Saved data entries

================================

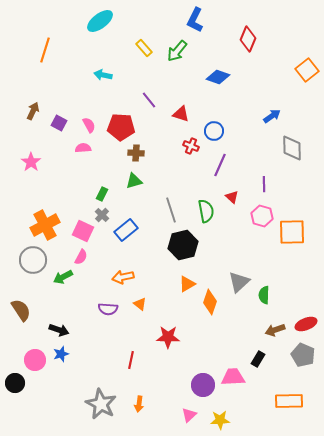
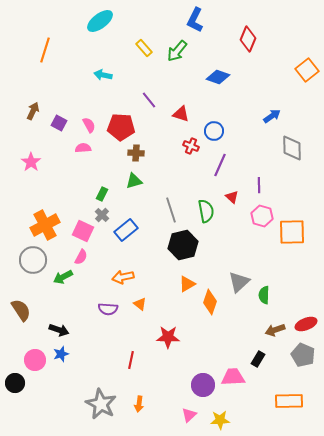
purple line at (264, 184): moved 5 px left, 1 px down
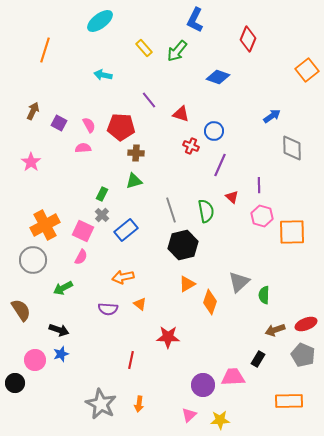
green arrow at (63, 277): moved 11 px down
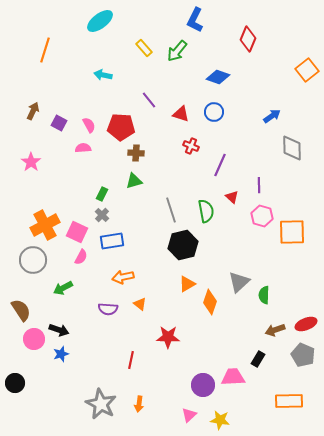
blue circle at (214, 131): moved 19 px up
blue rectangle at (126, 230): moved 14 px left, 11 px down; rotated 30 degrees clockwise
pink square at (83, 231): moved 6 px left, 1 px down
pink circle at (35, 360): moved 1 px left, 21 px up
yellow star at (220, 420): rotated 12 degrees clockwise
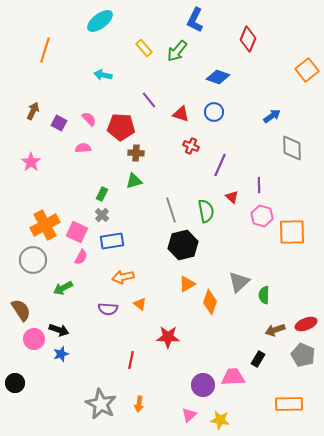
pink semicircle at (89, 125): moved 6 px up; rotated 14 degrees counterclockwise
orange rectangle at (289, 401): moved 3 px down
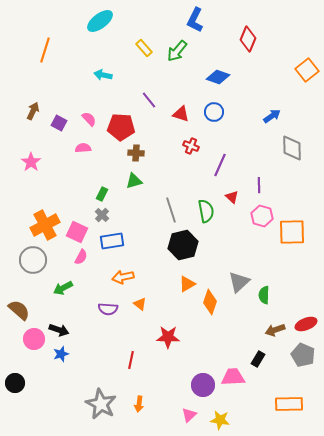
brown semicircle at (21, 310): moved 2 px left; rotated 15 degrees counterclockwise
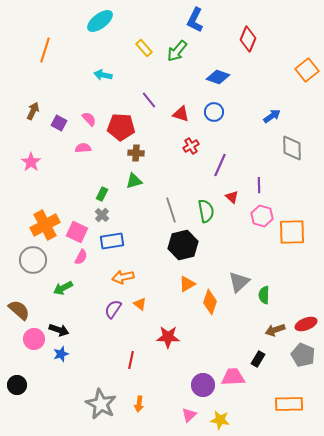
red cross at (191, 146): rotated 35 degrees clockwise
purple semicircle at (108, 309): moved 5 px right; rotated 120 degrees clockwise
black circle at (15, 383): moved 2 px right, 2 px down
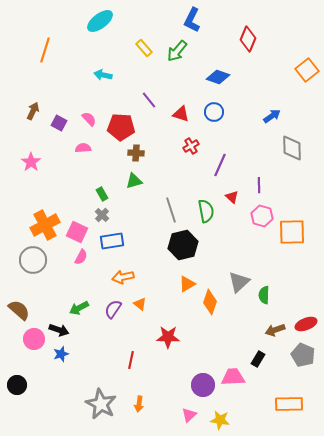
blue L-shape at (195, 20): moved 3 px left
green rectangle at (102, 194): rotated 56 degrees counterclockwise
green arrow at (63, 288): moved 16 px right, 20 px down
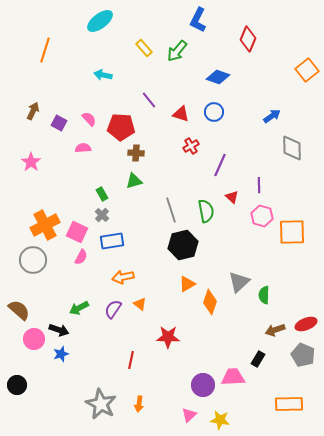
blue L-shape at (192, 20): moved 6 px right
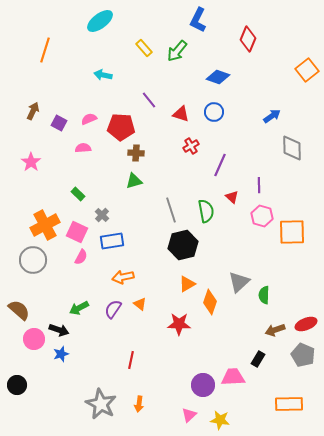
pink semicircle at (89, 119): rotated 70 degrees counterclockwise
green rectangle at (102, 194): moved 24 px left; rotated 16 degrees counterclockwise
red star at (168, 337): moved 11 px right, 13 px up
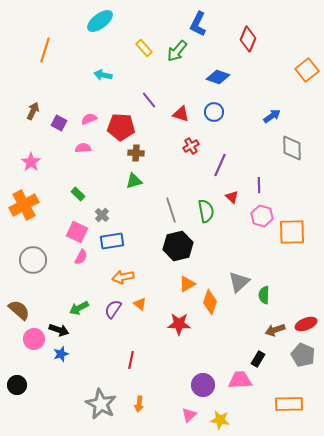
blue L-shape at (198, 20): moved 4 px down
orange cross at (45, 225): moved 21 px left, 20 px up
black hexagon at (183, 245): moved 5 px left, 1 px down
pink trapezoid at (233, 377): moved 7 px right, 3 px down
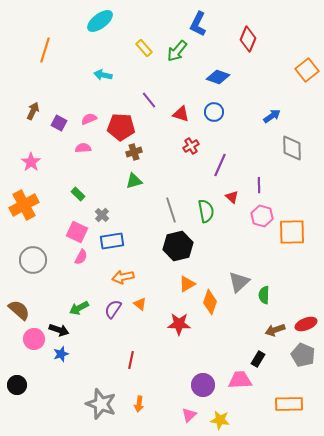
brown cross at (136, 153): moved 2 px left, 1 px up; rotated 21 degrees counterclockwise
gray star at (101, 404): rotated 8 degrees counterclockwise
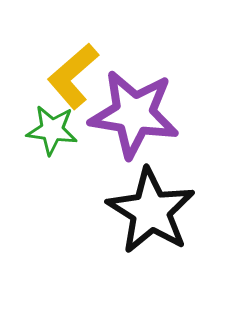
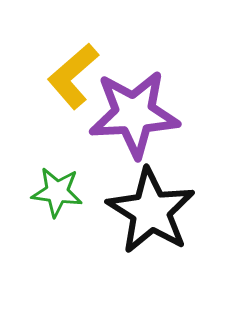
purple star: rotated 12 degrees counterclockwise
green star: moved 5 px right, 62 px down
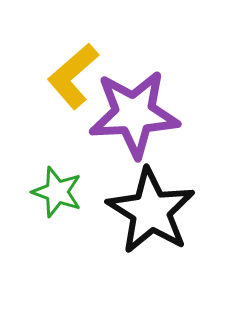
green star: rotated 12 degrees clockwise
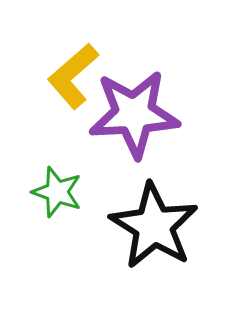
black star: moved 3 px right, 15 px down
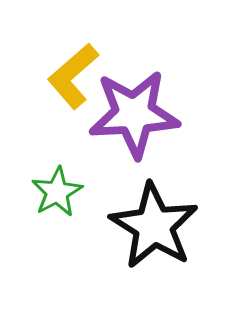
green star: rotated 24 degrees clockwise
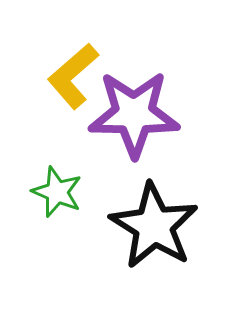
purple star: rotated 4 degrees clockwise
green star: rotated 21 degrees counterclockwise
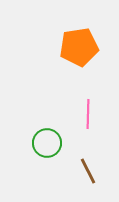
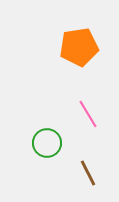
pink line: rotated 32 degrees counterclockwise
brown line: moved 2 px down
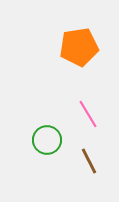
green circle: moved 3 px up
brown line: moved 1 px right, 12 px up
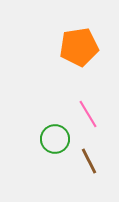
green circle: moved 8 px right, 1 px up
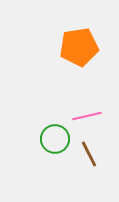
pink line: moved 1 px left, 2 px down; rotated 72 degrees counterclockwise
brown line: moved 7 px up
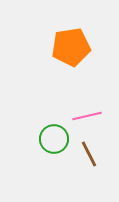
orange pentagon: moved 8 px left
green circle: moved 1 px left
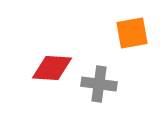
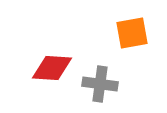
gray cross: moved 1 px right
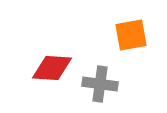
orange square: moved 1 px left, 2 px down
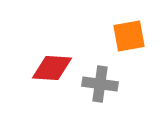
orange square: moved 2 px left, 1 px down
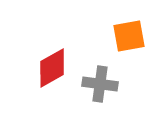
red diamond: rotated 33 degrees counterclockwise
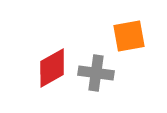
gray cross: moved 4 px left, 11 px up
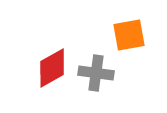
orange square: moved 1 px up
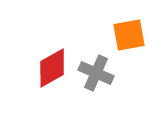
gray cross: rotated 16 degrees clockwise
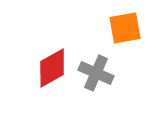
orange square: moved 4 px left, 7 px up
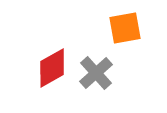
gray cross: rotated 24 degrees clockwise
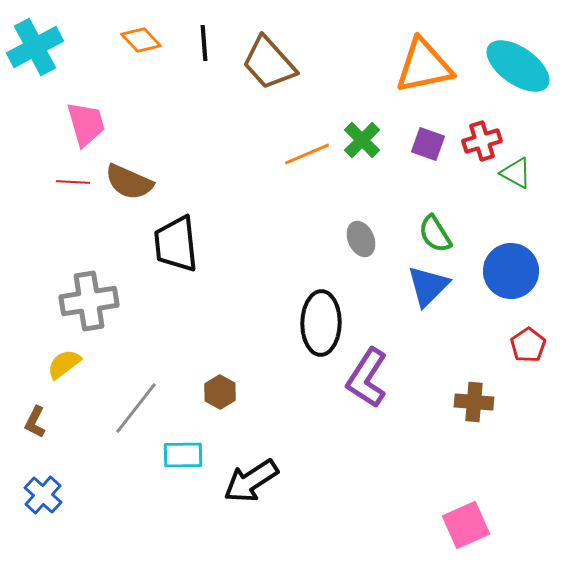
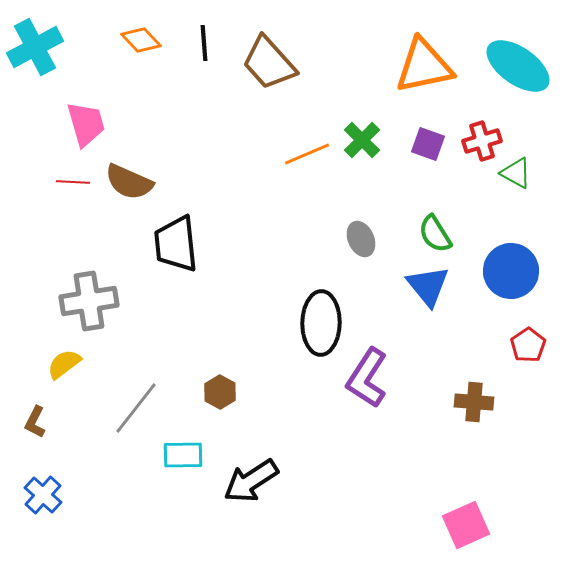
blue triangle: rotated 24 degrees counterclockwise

================================

What you need to do
Switch every "counterclockwise" in the data above to "anticlockwise", keeping all other lines and words as they are, and leave the pictures out of your answer.

Result for this task
purple line at (264, 184): moved 5 px left, 1 px down
green arrow at (63, 277): moved 11 px down
blue circle at (214, 131): moved 19 px up
blue rectangle at (126, 230): moved 14 px left, 11 px down; rotated 30 degrees clockwise
pink square at (83, 231): moved 6 px left, 1 px down
pink circle at (35, 360): moved 1 px left, 21 px up
yellow star at (220, 420): rotated 12 degrees clockwise
pink semicircle at (89, 125): moved 6 px up; rotated 14 degrees anticlockwise
orange rectangle at (289, 401): moved 3 px down
brown semicircle at (21, 310): moved 2 px left; rotated 15 degrees anticlockwise
red cross at (191, 146): rotated 35 degrees clockwise
purple semicircle at (108, 309): moved 5 px right; rotated 120 degrees clockwise
black circle at (15, 383): moved 2 px right, 2 px down
blue L-shape at (195, 20): moved 3 px left
green rectangle at (102, 194): rotated 56 degrees anticlockwise
green arrow at (63, 288): moved 16 px right, 20 px down
blue L-shape at (192, 20): moved 6 px right
pink semicircle at (89, 119): rotated 70 degrees anticlockwise
green rectangle at (102, 194): moved 24 px left; rotated 16 degrees anticlockwise
red star at (168, 337): moved 11 px right, 13 px up
blue L-shape at (198, 20): moved 4 px down
orange cross at (45, 225): moved 21 px left, 20 px up
black hexagon at (183, 245): moved 5 px left, 1 px down
pink trapezoid at (233, 377): moved 7 px right, 3 px down
brown cross at (136, 153): moved 2 px left, 1 px up; rotated 21 degrees anticlockwise
gray star at (101, 404): rotated 8 degrees anticlockwise
purple star: rotated 12 degrees anticlockwise
green star: moved 5 px right, 62 px down
green star: rotated 12 degrees clockwise
black star: moved 3 px right, 15 px down
green star: rotated 24 degrees clockwise
purple star: rotated 4 degrees clockwise
green star: rotated 21 degrees anticlockwise
pink line: rotated 32 degrees anticlockwise
brown line: moved 2 px down
green circle: moved 3 px up
brown line: moved 1 px right, 12 px up
green circle: moved 8 px right, 1 px up
pink line: moved 1 px left, 2 px down; rotated 72 degrees anticlockwise
brown line: moved 7 px up
orange pentagon: moved 8 px left
green circle: moved 1 px left
gray cross: moved 1 px right
orange square: moved 1 px left, 2 px down
orange square: moved 2 px left, 1 px down
red diamond: rotated 33 degrees anticlockwise
gray cross: moved 4 px left, 11 px up
orange square: moved 1 px up
gray cross: rotated 16 degrees clockwise
orange square: moved 4 px left, 7 px up
gray cross: rotated 24 degrees clockwise
blue triangle: rotated 24 degrees anticlockwise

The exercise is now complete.